## EXERCISE BRIEF:
Look below for the line with "SONAR1 pin TRIG: D1 -> D2" and the line with "BUZZER2: YL-44 -> KY-012"; repeat exactly those two lines and all lines between them, but no pictures.

Itemized modification records:
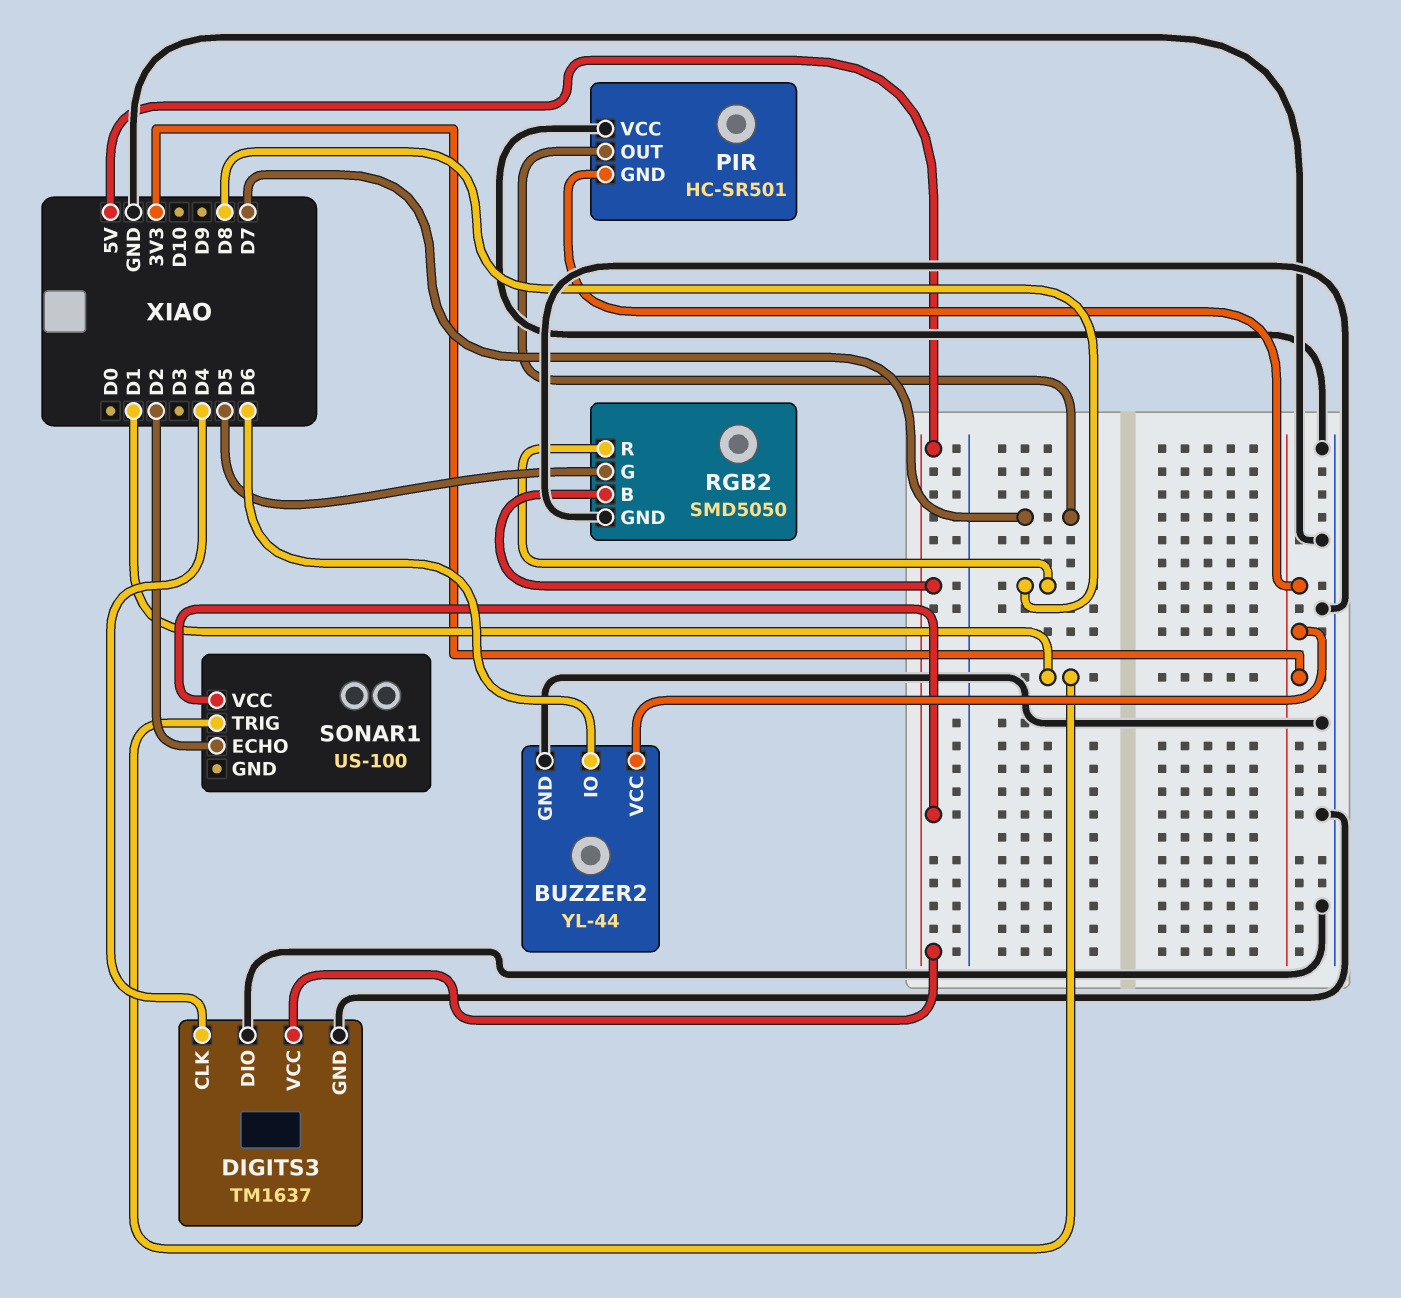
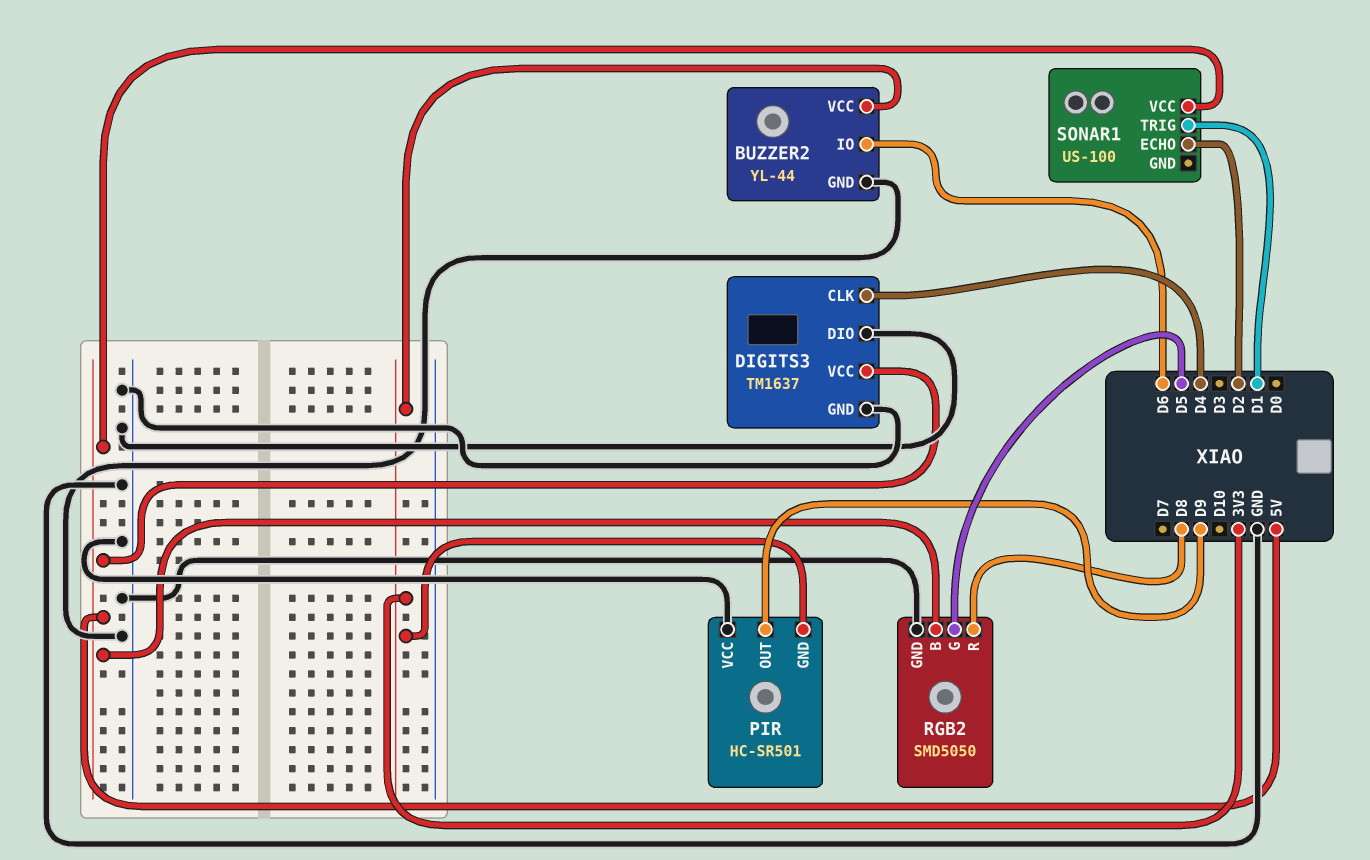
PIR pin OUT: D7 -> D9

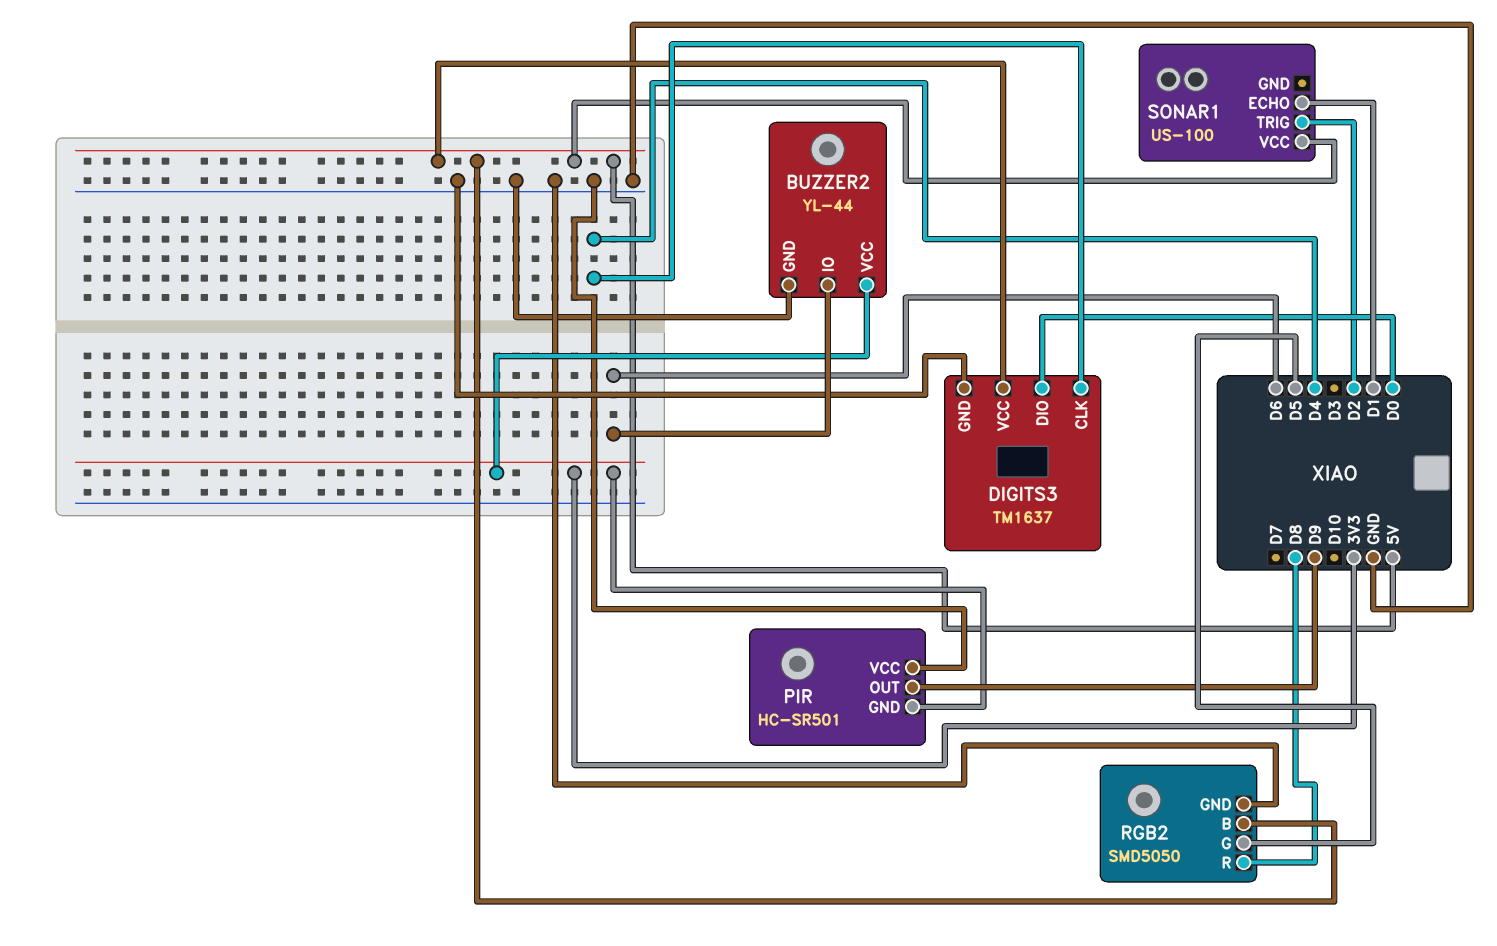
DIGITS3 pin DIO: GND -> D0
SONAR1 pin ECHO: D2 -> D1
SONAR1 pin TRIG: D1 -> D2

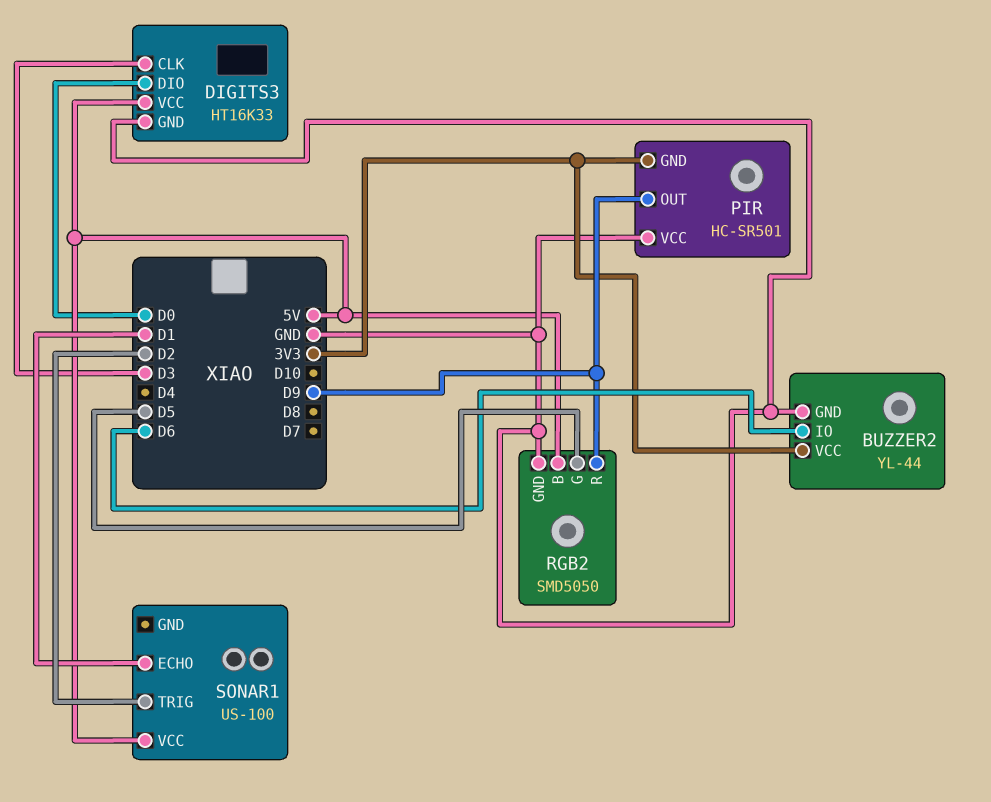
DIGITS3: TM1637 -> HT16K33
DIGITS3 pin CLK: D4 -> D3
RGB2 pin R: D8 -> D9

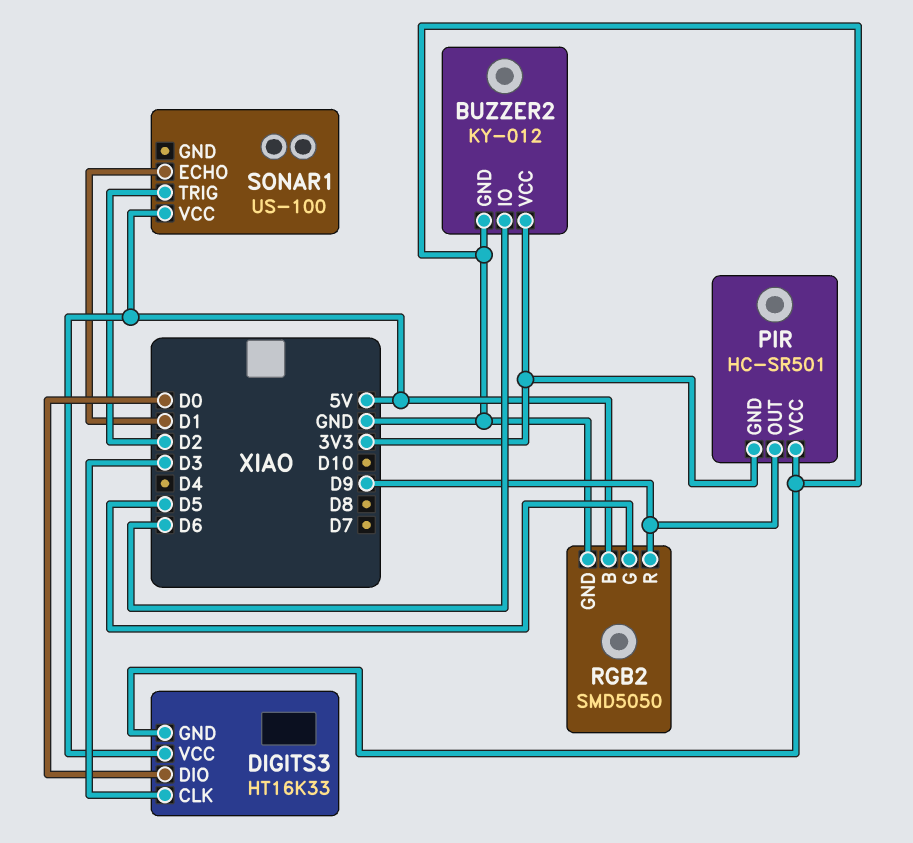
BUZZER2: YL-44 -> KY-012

...

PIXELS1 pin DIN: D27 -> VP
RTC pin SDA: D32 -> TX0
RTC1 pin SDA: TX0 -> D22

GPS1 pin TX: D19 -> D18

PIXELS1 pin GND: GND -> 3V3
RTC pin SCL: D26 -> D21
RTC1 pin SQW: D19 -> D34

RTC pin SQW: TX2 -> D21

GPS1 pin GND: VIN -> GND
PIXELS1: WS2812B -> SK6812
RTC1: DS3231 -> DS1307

## RESPONSE BOX:
SONAR1 pin TRIG: D1 -> D2

DIGITS3: TM1637 -> HT16K33
DIGITS3 pin CLK: D4 -> D3
RGB2 pin R: D8 -> D9

BUZZER2: YL-44 -> KY-012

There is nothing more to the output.